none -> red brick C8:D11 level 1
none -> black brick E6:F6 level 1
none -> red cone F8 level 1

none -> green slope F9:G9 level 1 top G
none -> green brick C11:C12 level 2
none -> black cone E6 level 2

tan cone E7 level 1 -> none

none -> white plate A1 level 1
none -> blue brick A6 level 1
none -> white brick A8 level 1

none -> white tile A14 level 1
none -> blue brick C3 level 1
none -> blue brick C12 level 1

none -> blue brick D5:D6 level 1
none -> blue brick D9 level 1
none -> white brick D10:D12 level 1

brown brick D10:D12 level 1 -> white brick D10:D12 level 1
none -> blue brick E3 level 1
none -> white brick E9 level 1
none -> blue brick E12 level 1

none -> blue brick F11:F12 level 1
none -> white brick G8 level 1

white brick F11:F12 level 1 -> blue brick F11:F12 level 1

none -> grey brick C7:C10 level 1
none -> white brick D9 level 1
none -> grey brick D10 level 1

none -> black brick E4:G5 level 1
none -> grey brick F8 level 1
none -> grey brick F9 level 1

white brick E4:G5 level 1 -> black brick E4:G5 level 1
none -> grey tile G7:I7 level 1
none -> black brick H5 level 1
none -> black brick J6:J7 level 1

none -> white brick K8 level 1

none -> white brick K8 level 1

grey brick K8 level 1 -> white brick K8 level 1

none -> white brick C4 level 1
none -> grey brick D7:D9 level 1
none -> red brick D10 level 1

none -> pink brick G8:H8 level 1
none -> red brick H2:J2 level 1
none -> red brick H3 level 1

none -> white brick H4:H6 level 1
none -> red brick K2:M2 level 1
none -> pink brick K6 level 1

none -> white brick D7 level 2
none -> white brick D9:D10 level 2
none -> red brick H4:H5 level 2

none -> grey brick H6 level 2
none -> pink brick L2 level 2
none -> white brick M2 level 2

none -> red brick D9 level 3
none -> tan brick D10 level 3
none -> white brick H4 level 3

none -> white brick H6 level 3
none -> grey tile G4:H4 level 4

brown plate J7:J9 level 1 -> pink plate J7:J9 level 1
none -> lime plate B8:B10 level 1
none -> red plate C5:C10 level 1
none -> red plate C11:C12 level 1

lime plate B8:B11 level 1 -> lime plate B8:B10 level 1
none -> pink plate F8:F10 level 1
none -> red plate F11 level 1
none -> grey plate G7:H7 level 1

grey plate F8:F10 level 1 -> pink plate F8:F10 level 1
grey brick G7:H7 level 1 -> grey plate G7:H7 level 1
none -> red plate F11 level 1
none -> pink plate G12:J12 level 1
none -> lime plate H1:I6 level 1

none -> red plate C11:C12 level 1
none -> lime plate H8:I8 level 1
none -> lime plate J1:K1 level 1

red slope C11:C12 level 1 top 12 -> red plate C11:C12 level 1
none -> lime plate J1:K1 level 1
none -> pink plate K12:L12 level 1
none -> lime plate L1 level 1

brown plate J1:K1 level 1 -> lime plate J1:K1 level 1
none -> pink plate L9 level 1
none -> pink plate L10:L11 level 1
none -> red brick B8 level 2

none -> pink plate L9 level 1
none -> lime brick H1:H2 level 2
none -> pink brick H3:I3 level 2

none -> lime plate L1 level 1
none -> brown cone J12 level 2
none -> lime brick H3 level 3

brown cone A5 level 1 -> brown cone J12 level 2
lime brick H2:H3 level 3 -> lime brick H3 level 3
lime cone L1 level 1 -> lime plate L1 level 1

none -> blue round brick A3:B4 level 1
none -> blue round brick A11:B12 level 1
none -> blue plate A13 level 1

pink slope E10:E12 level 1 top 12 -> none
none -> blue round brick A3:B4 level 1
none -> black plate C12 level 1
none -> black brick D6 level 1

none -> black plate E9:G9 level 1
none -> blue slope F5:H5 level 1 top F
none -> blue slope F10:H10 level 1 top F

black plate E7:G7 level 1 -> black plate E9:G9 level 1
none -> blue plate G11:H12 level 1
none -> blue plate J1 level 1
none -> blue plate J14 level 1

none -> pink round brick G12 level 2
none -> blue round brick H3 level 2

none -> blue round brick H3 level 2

::::::::::

The records above must be retyped in full, exactly.

◆ **RESULT**
none -> red brick C8:D11 level 1
none -> black brick E6:F6 level 1
none -> red cone F8 level 1

none -> green slope F9:G9 level 1 top G
none -> green brick C11:C12 level 2
none -> black cone E6 level 2

tan cone E7 level 1 -> none

none -> white plate A1 level 1
none -> blue brick A6 level 1
none -> white brick A8 level 1

none -> white tile A14 level 1
none -> blue brick C3 level 1
none -> blue brick C12 level 1

none -> blue brick D5:D6 level 1
none -> blue brick D9 level 1
none -> white brick D10:D12 level 1

brown brick D10:D12 level 1 -> white brick D10:D12 level 1
none -> blue brick E3 level 1
none -> white brick E9 level 1
none -> blue brick E12 level 1

none -> blue brick F11:F12 level 1
none -> white brick G8 level 1

white brick F11:F12 level 1 -> blue brick F11:F12 level 1

none -> grey brick C7:C10 level 1
none -> white brick D9 level 1
none -> grey brick D10 level 1

none -> black brick E4:G5 level 1
none -> grey brick F8 level 1
none -> grey brick F9 level 1

white brick E4:G5 level 1 -> black brick E4:G5 level 1
none -> grey tile G7:I7 level 1
none -> black brick H5 level 1
none -> black brick J6:J7 level 1

none -> white brick K8 level 1

none -> white brick K8 level 1

grey brick K8 level 1 -> white brick K8 level 1

none -> white brick C4 level 1
none -> grey brick D7:D9 level 1
none -> red brick D10 level 1

none -> pink brick G8:H8 level 1
none -> red brick H2:J2 level 1
none -> red brick H3 level 1

none -> white brick H4:H6 level 1
none -> red brick K2:M2 level 1
none -> pink brick K6 level 1

none -> white brick D7 level 2
none -> white brick D9:D10 level 2
none -> red brick H4:H5 level 2

none -> grey brick H6 level 2
none -> pink brick L2 level 2
none -> white brick M2 level 2

none -> red brick D9 level 3
none -> tan brick D10 level 3
none -> white brick H4 level 3

none -> white brick H6 level 3
none -> grey tile G4:H4 level 4

brown plate J7:J9 level 1 -> pink plate J7:J9 level 1
none -> lime plate B8:B10 level 1
none -> red plate C5:C10 level 1
none -> red plate C11:C12 level 1

lime plate B8:B11 level 1 -> lime plate B8:B10 level 1
none -> pink plate F8:F10 level 1
none -> red plate F11 level 1
none -> grey plate G7:H7 level 1

grey plate F8:F10 level 1 -> pink plate F8:F10 level 1
grey brick G7:H7 level 1 -> grey plate G7:H7 level 1
none -> red plate F11 level 1
none -> pink plate G12:J12 level 1
none -> lime plate H1:I6 level 1

none -> red plate C11:C12 level 1
none -> lime plate H8:I8 level 1
none -> lime plate J1:K1 level 1

red slope C11:C12 level 1 top 12 -> red plate C11:C12 level 1
none -> lime plate J1:K1 level 1
none -> pink plate K12:L12 level 1
none -> lime plate L1 level 1

brown plate J1:K1 level 1 -> lime plate J1:K1 level 1
none -> pink plate L9 level 1
none -> pink plate L10:L11 level 1
none -> red brick B8 level 2

none -> pink plate L9 level 1
none -> lime brick H1:H2 level 2
none -> pink brick H3:I3 level 2

none -> lime plate L1 level 1
none -> brown cone J12 level 2
none -> lime brick H3 level 3

brown cone A5 level 1 -> brown cone J12 level 2
lime brick H2:H3 level 3 -> lime brick H3 level 3
lime cone L1 level 1 -> lime plate L1 level 1

none -> blue round brick A3:B4 level 1
none -> blue round brick A11:B12 level 1
none -> blue plate A13 level 1

pink slope E10:E12 level 1 top 12 -> none
none -> blue round brick A3:B4 level 1
none -> black plate C12 level 1
none -> black brick D6 level 1

none -> black plate E9:G9 level 1
none -> blue slope F5:H5 level 1 top F
none -> blue slope F10:H10 level 1 top F

black plate E7:G7 level 1 -> black plate E9:G9 level 1
none -> blue plate G11:H12 level 1
none -> blue plate J1 level 1
none -> blue plate J14 level 1

none -> pink round brick G12 level 2
none -> blue round brick H3 level 2

none -> blue round brick H3 level 2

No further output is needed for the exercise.